=== Section Start ===
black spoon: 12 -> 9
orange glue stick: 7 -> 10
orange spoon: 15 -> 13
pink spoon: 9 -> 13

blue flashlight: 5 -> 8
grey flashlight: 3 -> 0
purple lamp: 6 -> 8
=== Section End ===
=== Section Start ===
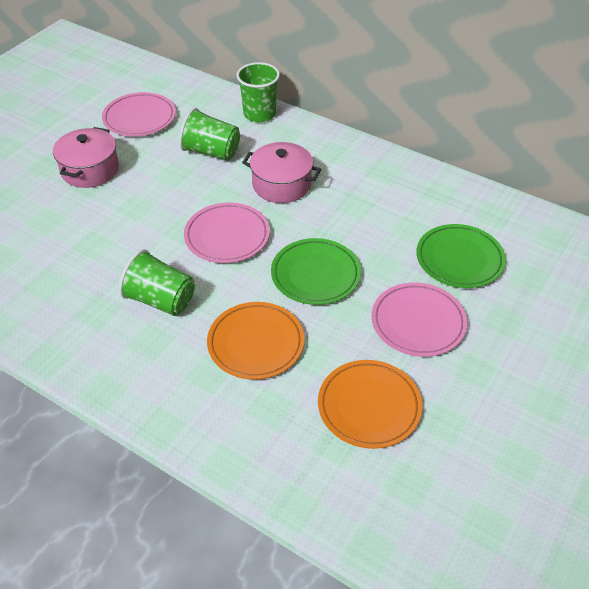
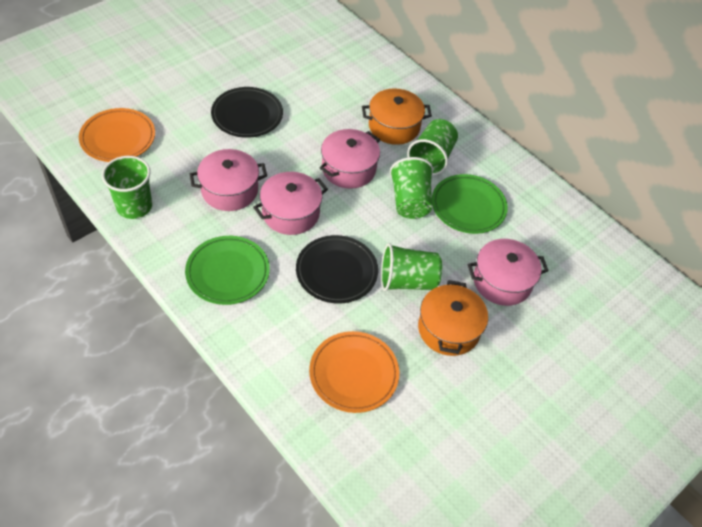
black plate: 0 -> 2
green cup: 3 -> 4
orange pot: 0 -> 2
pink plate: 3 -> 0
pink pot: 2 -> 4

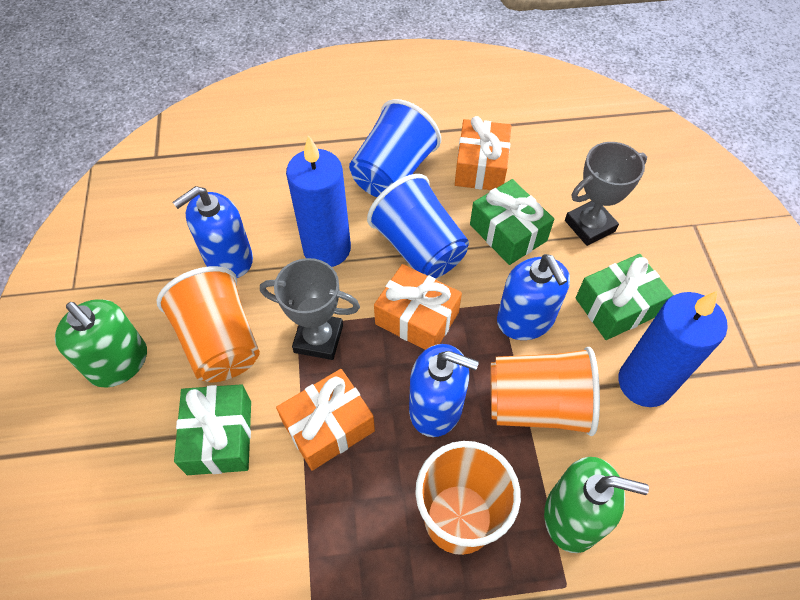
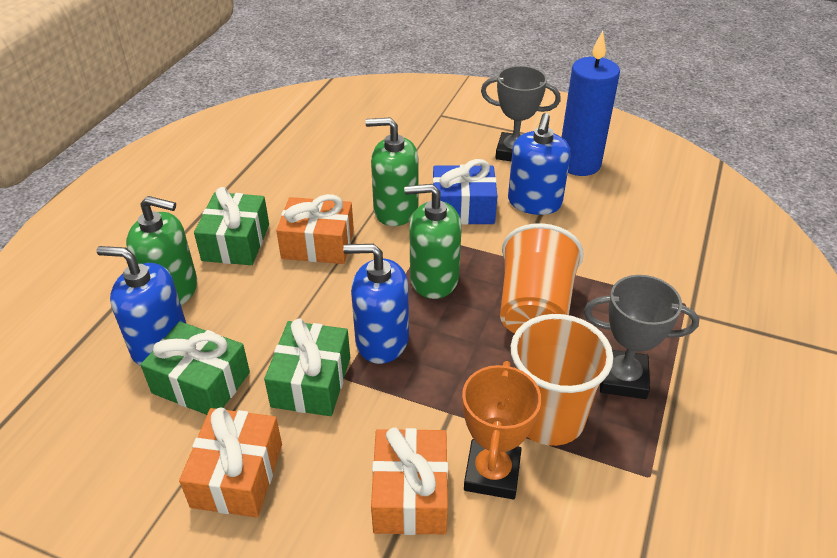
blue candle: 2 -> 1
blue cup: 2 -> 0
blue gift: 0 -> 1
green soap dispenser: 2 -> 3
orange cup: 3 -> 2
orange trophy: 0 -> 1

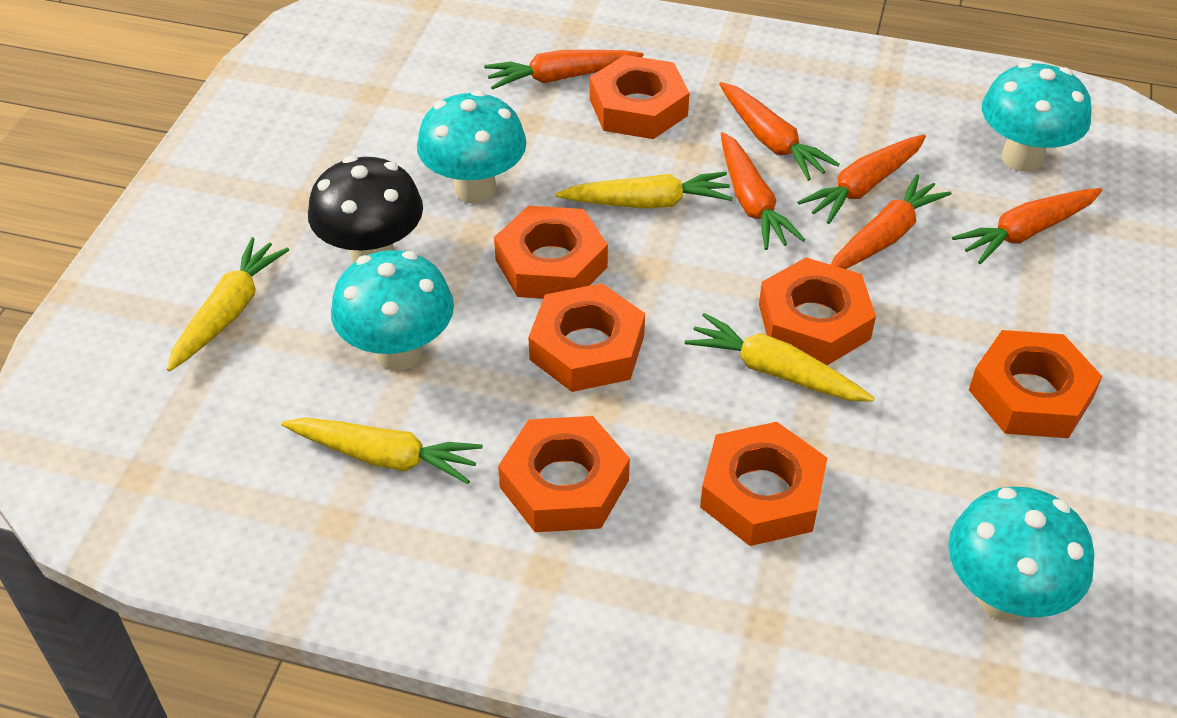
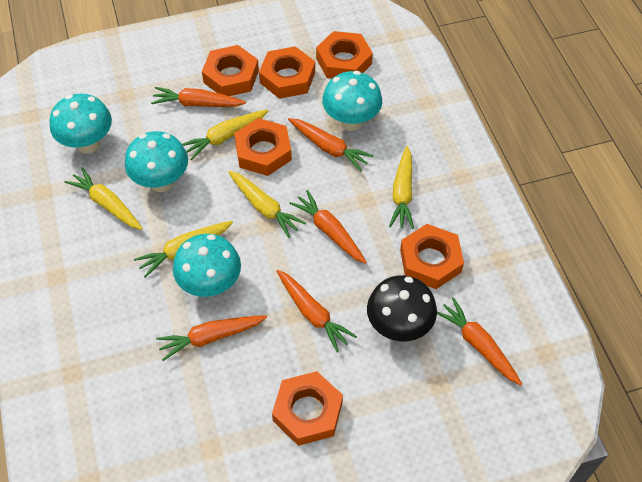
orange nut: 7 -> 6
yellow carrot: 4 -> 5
=== Section End ===
▸ **WHAT NEEDS TO BE DONE**
In the data above, retype exactly and only the lines between the one holding "blue flashlight: 5 -> 8" and the one holding "purple lamp: 6 -> 8", inclusive.

▸ **WRITTEN RESPONSE**
blue flashlight: 5 -> 8
grey flashlight: 3 -> 0
purple lamp: 6 -> 8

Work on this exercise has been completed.